-- Task instructions --
Copy exactly the stretch of lines from the one holding "TOF3 pin SCL: A7 -> B0" through the last line of the data below, inclusive. Leave out pictures.

-- Data shown --
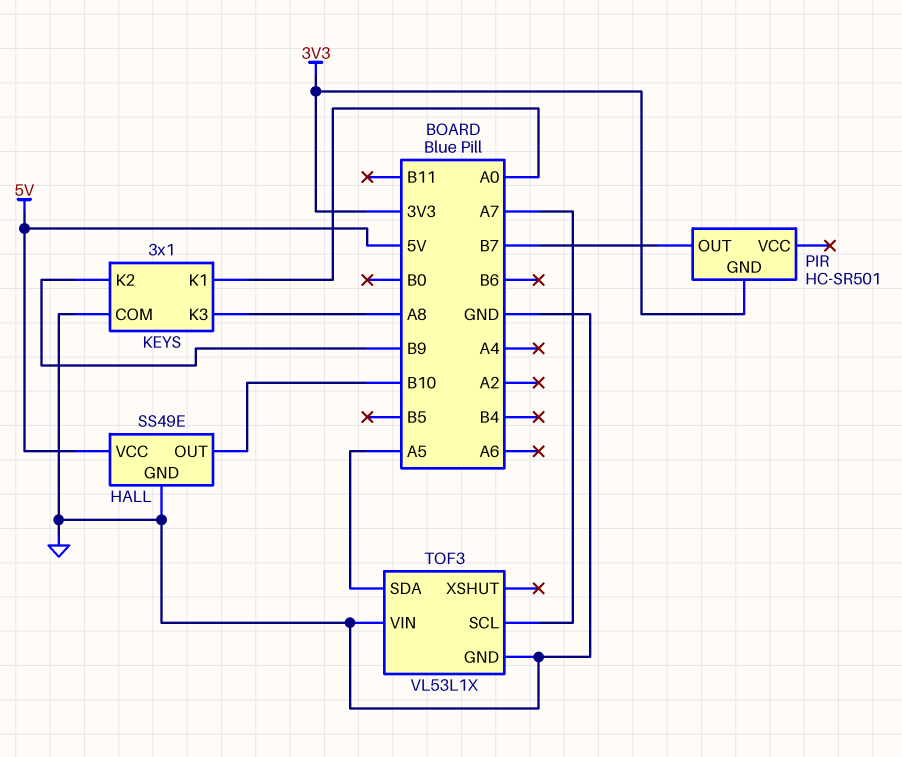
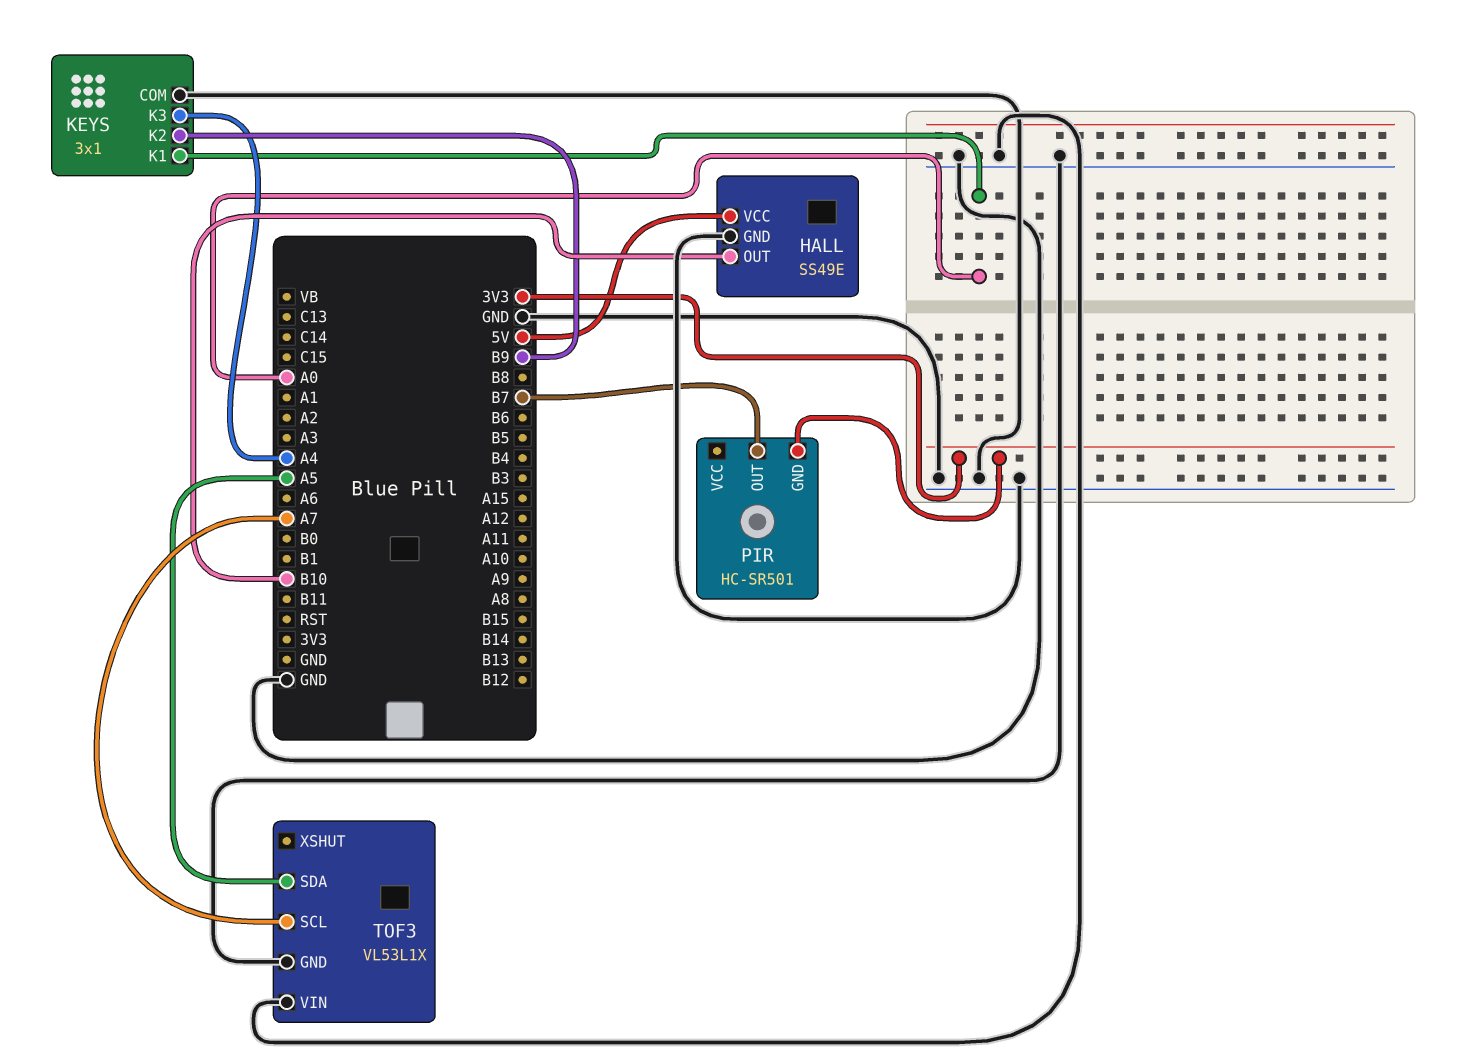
KEYS pin K3: A8 -> A4

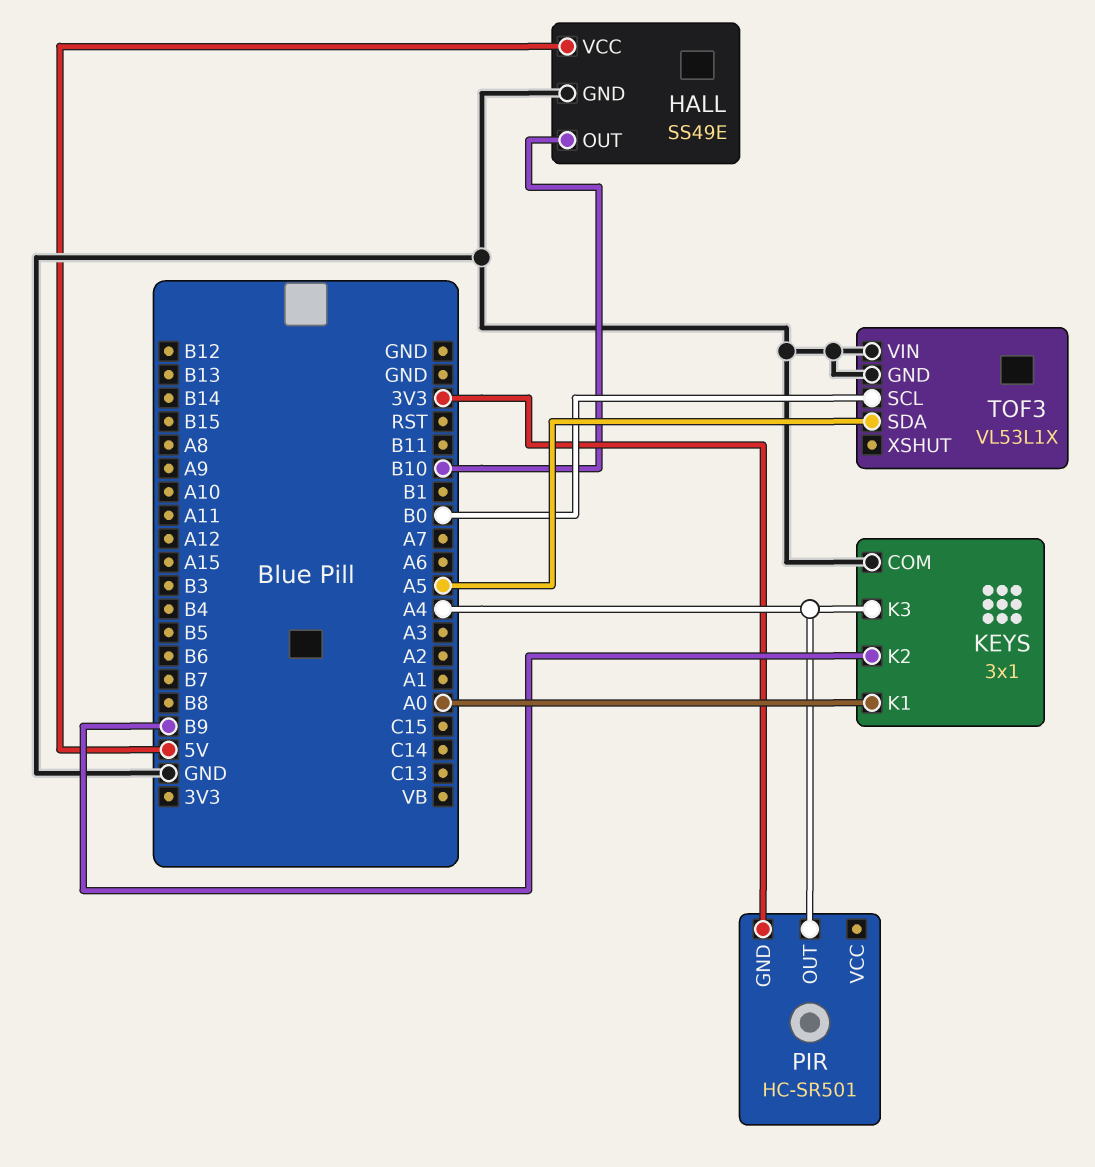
PIR pin OUT: B7 -> A4
TOF3 pin SCL: A7 -> B0

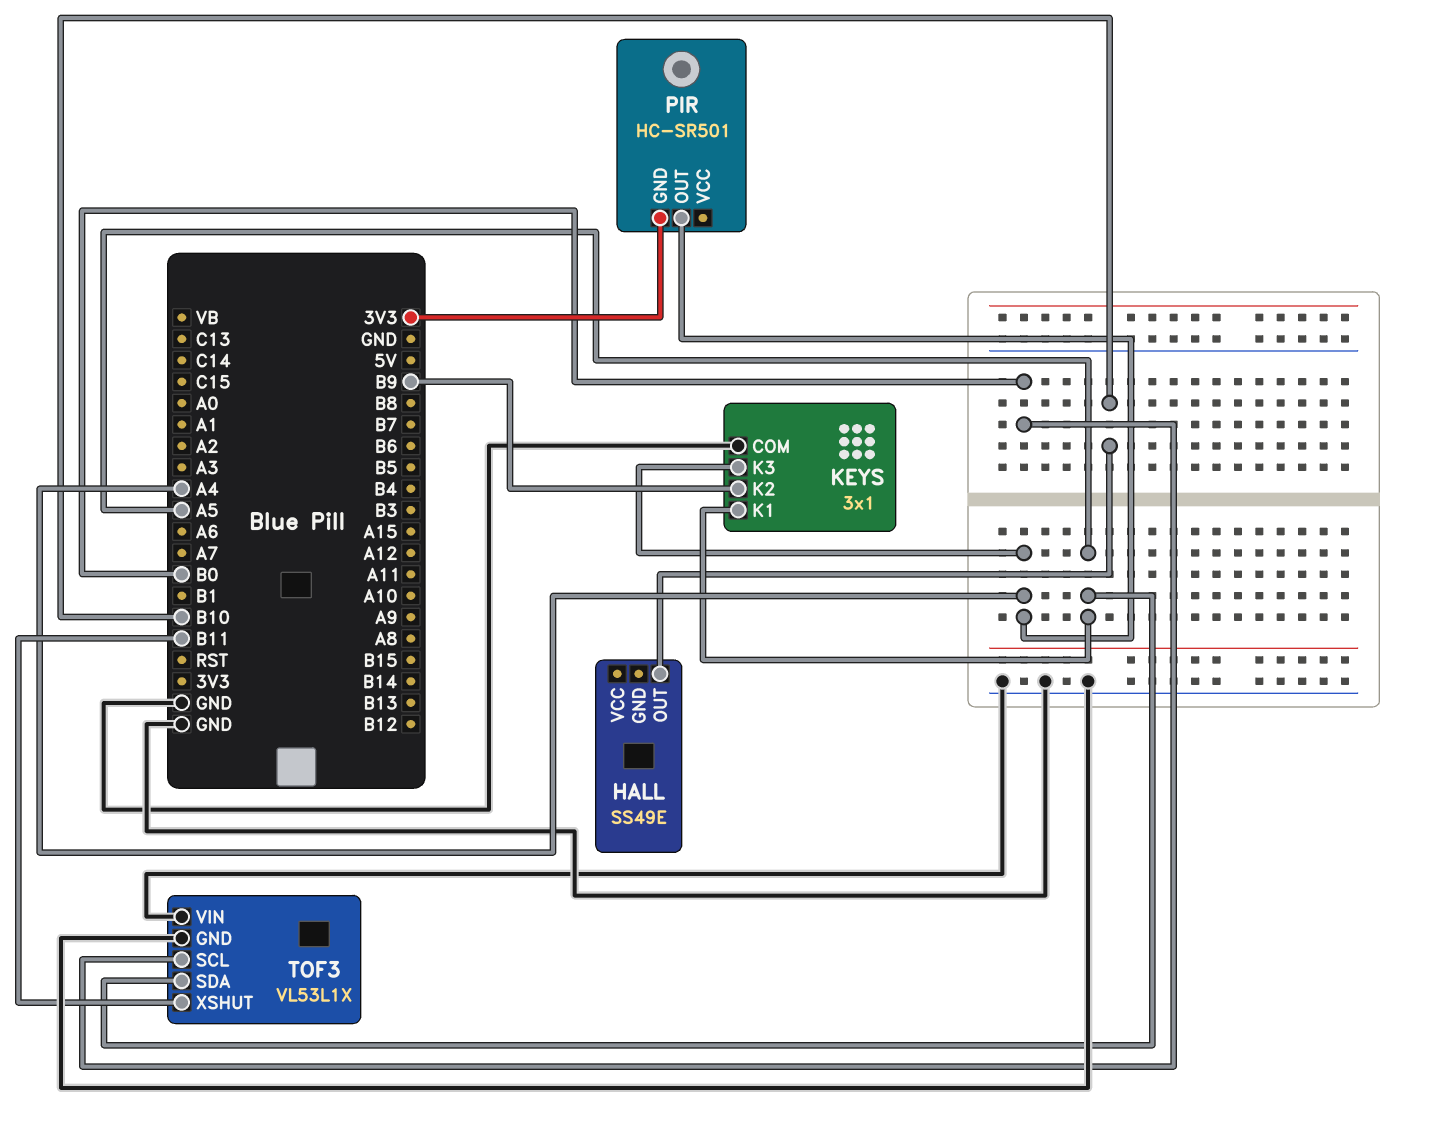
HALL pin GND: GND -> none
HALL pin VCC: 5V -> none
KEYS pin K1: A0 -> A5
TOF3 pin XSHUT: none -> B11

-- Exercise answer --
TOF3 pin SCL: A7 -> B0

HALL pin GND: GND -> none
HALL pin VCC: 5V -> none
KEYS pin K1: A0 -> A5
TOF3 pin XSHUT: none -> B11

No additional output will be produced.